'''

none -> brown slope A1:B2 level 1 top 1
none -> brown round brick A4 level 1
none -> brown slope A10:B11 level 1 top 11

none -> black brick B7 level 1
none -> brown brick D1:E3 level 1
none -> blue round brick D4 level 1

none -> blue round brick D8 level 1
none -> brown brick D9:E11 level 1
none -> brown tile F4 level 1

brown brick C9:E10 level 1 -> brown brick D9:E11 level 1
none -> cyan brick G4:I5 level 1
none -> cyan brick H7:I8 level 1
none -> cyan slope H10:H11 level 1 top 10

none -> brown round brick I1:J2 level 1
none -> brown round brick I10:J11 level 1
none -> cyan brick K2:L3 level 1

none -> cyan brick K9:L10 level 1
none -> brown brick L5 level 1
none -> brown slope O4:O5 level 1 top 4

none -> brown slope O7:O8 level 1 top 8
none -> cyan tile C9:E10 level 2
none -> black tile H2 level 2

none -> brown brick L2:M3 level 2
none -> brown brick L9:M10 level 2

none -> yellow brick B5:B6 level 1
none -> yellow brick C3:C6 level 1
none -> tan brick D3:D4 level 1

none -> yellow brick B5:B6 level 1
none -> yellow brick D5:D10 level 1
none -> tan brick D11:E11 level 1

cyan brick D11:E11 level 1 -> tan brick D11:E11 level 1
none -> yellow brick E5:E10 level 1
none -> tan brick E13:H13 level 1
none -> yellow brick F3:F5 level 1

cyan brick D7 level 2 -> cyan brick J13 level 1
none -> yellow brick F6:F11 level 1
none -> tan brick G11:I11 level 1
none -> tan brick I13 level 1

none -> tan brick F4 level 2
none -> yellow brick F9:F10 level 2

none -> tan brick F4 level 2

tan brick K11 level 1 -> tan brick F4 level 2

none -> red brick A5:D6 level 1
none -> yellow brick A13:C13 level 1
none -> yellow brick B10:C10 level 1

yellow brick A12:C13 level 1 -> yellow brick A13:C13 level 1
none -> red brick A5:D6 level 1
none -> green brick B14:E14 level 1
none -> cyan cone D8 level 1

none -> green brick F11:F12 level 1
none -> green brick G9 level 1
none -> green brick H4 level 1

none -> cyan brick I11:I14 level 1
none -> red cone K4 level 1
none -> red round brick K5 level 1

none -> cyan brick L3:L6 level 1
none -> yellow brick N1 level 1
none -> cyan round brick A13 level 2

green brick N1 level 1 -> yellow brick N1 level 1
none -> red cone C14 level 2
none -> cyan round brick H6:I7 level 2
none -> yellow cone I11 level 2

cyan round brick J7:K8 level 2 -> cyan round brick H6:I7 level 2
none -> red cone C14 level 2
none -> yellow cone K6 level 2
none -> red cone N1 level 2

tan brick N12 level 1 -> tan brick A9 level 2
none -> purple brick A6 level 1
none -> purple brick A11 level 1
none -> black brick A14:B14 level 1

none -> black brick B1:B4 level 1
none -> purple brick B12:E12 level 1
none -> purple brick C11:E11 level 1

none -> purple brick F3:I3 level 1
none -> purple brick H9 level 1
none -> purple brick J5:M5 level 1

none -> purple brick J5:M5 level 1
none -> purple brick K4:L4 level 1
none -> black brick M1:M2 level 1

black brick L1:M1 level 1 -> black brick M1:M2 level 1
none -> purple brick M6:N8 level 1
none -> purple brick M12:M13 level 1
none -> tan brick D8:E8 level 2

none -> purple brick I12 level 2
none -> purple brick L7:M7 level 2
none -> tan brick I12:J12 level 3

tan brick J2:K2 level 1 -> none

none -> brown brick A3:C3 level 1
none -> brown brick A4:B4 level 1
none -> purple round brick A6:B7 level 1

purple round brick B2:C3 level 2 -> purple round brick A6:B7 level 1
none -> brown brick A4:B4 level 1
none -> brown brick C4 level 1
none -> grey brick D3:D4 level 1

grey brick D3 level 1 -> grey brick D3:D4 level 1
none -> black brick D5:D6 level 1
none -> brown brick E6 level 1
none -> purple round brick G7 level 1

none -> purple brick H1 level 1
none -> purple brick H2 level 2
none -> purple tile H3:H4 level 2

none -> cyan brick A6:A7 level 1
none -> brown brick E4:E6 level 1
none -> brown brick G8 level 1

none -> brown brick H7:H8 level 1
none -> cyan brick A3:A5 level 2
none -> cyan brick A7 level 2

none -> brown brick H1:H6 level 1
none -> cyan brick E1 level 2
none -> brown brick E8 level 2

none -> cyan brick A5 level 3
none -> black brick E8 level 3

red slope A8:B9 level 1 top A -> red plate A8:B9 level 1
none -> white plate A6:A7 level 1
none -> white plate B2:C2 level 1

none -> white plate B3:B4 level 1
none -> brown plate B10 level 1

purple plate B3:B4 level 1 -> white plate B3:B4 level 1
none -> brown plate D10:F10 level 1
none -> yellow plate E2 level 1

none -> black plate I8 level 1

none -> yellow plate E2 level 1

'''

Across the data, find each line that has "grey" in it and copy that line.

> **WRITTEN ANSWER**:
none -> grey brick D3:D4 level 1
grey brick D3 level 1 -> grey brick D3:D4 level 1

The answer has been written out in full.